## DIRECTIONS
All records below should be repeated exactly, with the pictures left out.

Before-and-after change records
—————

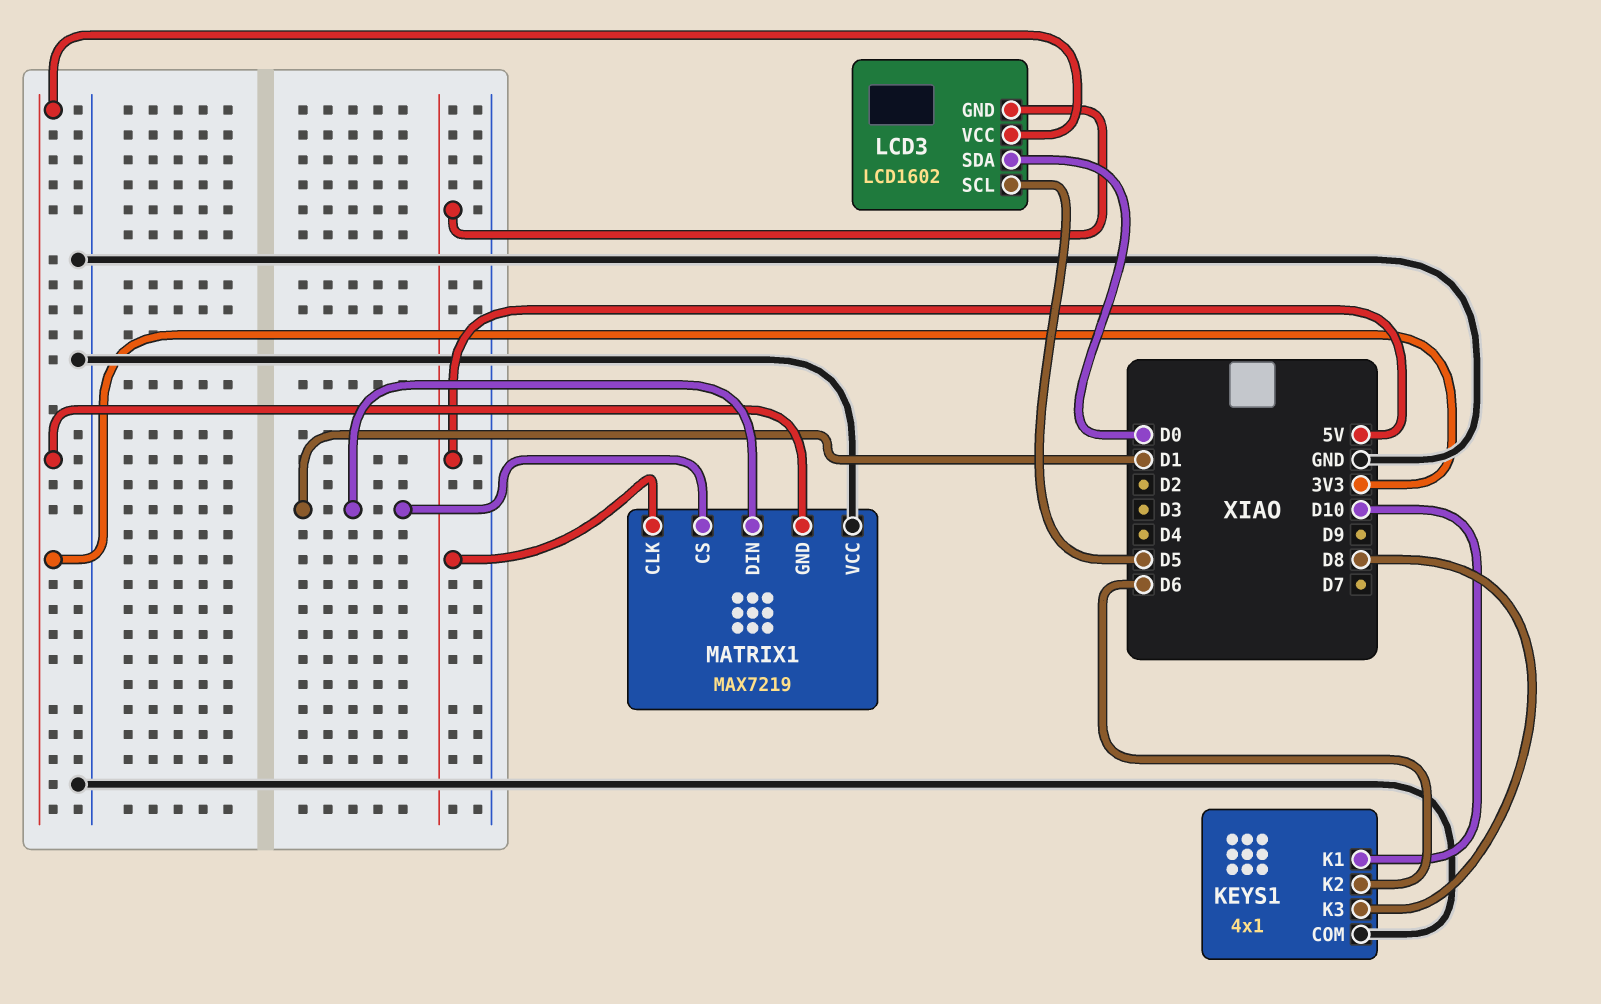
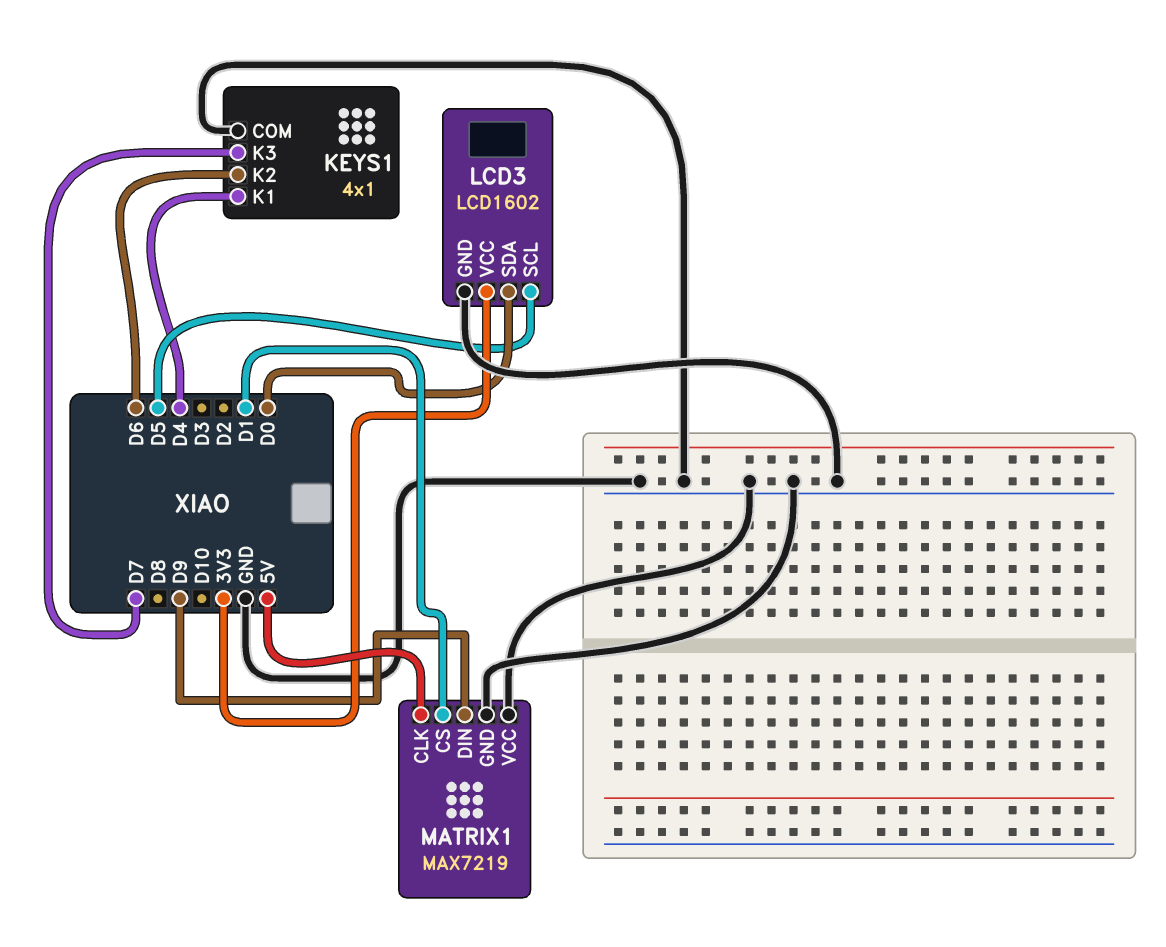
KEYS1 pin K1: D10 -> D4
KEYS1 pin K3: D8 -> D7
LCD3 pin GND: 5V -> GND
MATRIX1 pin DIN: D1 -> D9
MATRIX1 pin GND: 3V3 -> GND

—————

## REPLY
KEYS1 pin K1: D10 -> D4
KEYS1 pin K3: D8 -> D7
LCD3 pin GND: 5V -> GND
MATRIX1 pin DIN: D1 -> D9
MATRIX1 pin GND: 3V3 -> GND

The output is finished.